Object tracking records

======

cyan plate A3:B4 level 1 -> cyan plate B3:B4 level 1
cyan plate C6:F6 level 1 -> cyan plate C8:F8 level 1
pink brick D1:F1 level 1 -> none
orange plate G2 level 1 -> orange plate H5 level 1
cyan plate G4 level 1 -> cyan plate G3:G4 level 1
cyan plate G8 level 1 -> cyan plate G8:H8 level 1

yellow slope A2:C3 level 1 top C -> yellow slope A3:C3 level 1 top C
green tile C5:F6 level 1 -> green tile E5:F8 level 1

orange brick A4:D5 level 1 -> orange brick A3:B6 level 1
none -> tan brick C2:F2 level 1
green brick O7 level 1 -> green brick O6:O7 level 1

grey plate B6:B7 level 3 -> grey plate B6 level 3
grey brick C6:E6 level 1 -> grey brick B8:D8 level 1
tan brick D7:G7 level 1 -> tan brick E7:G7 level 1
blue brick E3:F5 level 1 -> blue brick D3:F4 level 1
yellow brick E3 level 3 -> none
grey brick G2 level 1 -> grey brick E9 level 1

======

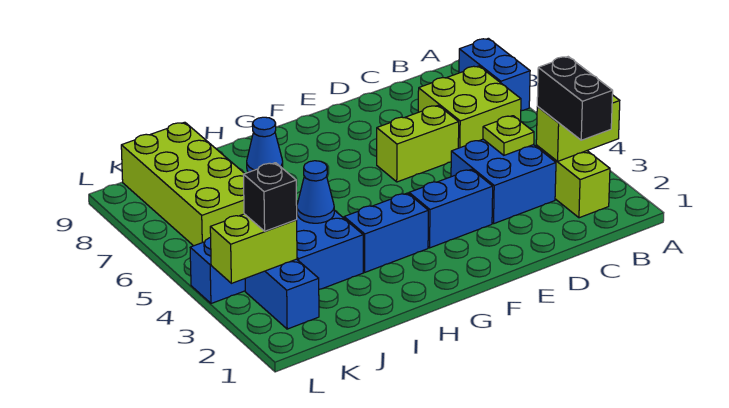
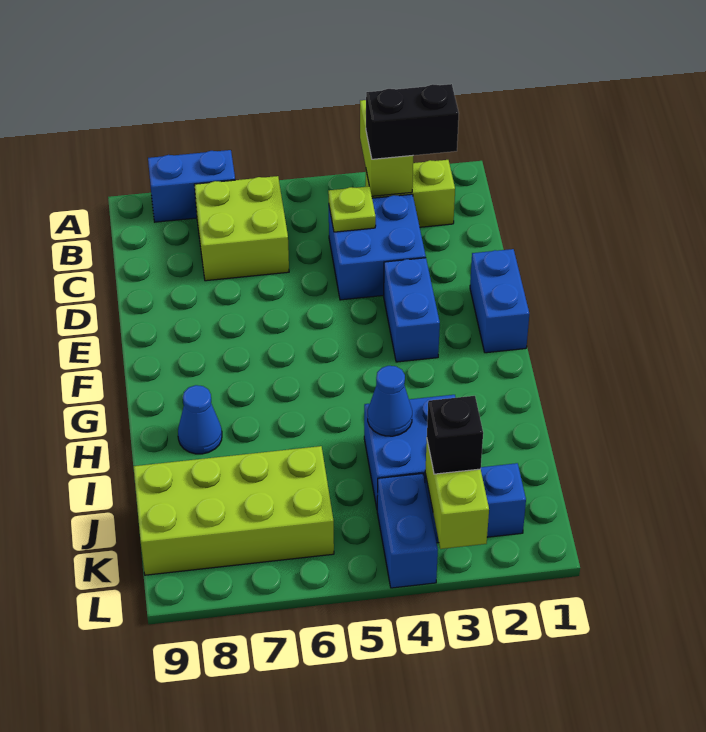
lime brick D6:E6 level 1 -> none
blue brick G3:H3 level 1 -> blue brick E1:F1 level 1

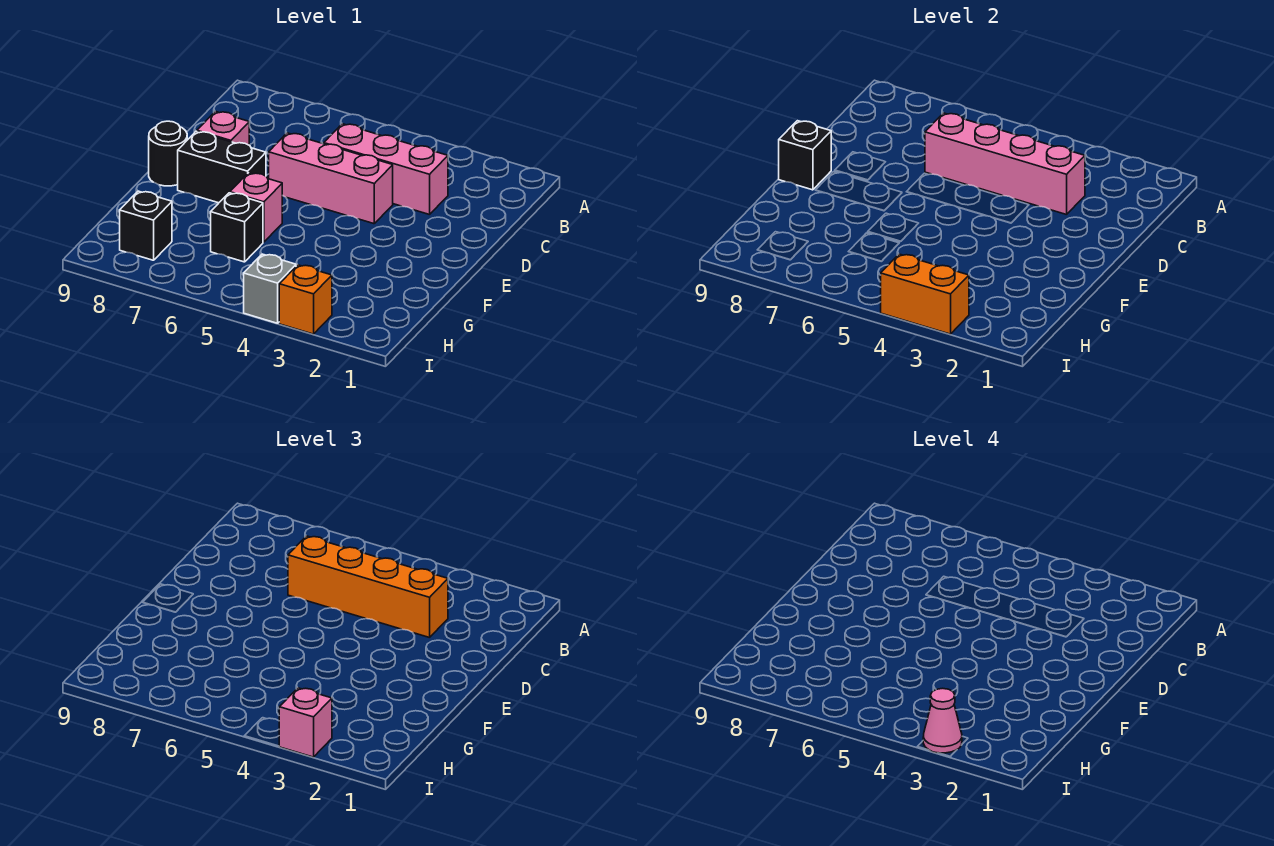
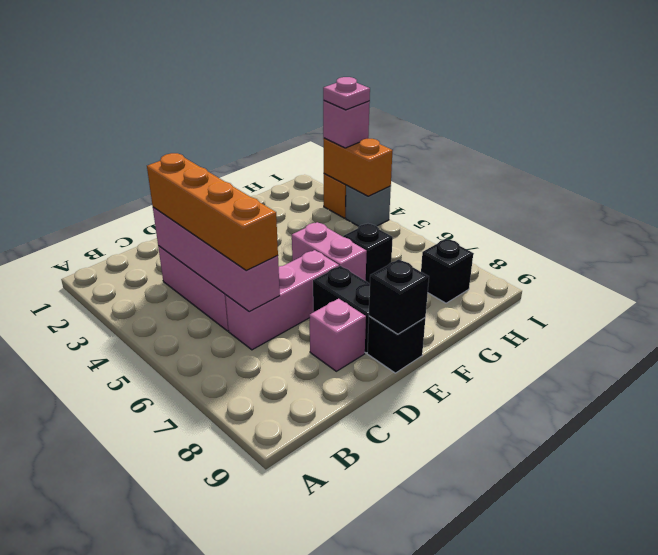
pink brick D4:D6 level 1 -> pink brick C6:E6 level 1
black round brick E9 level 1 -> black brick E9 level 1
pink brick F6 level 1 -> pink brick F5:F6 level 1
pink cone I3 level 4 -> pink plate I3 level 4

======

> _PROBLEM REQUIREMENTS_:
Look above for the line that contains "tan brick D7:G7". Starting there, transcribe every line exactly until you have copied the line that contains "grey brick G2".

> _OUTPUT OF THE EXERCISE_:
tan brick D7:G7 level 1 -> tan brick E7:G7 level 1
blue brick E3:F5 level 1 -> blue brick D3:F4 level 1
yellow brick E3 level 3 -> none
grey brick G2 level 1 -> grey brick E9 level 1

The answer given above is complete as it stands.